## Task directions
Write out every record exactly as it appears. Skip the pictures.

+++ Entries provided

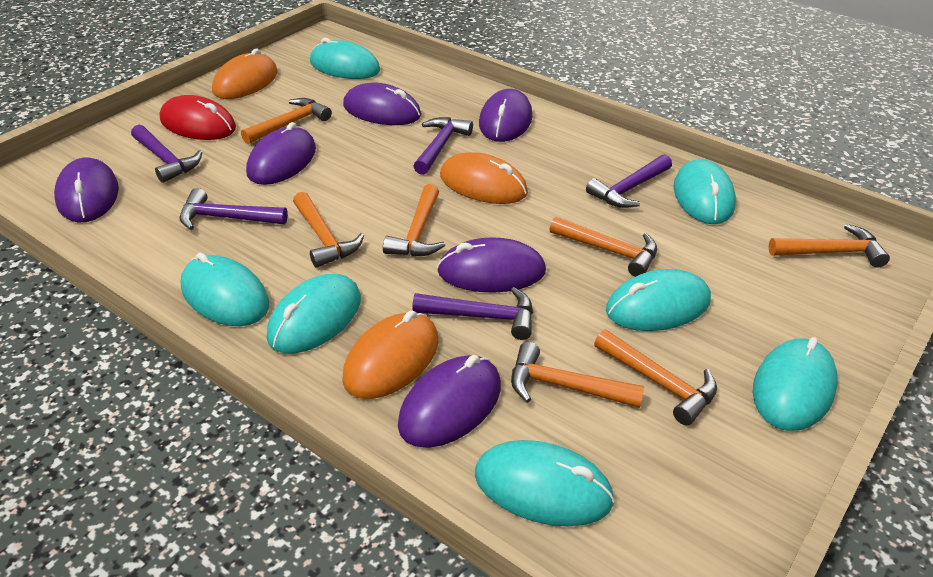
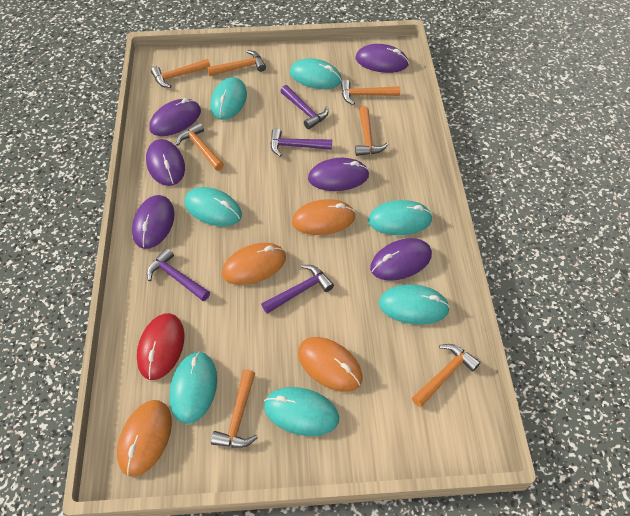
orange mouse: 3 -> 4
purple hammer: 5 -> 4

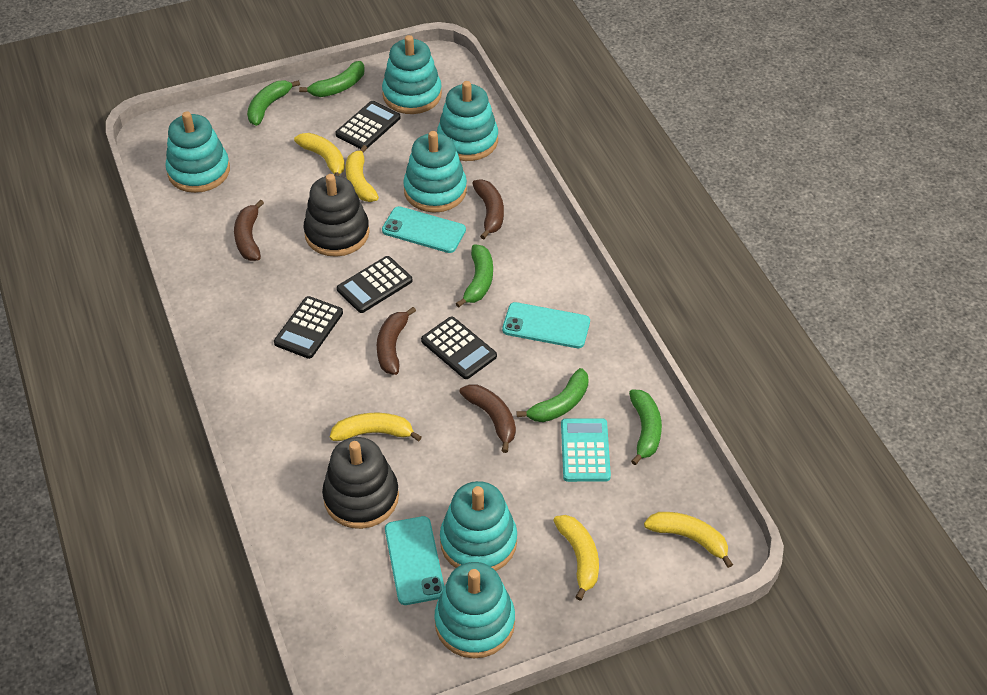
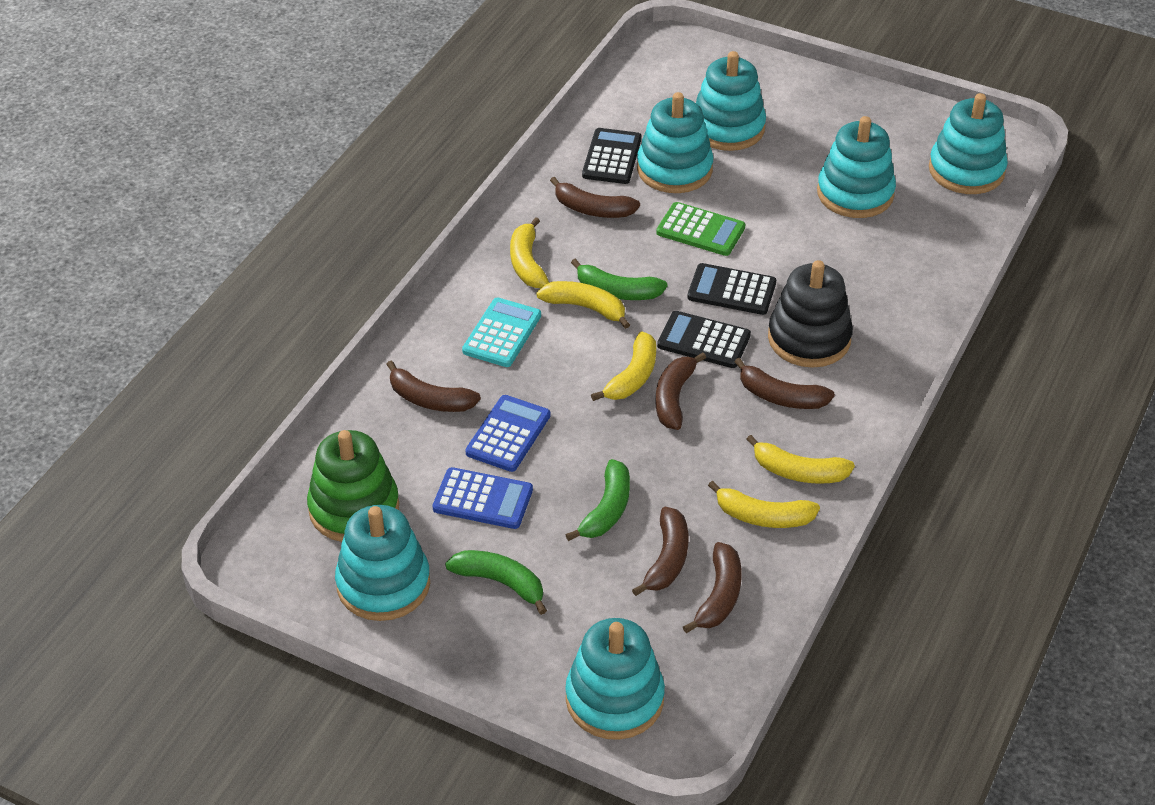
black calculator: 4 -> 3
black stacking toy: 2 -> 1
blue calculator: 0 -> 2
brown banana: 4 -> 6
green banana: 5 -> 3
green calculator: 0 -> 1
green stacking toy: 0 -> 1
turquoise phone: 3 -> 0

++++++

## Written answer
orange mouse: 3 -> 4
purple hammer: 5 -> 4

black calculator: 4 -> 3
black stacking toy: 2 -> 1
blue calculator: 0 -> 2
brown banana: 4 -> 6
green banana: 5 -> 3
green calculator: 0 -> 1
green stacking toy: 0 -> 1
turquoise phone: 3 -> 0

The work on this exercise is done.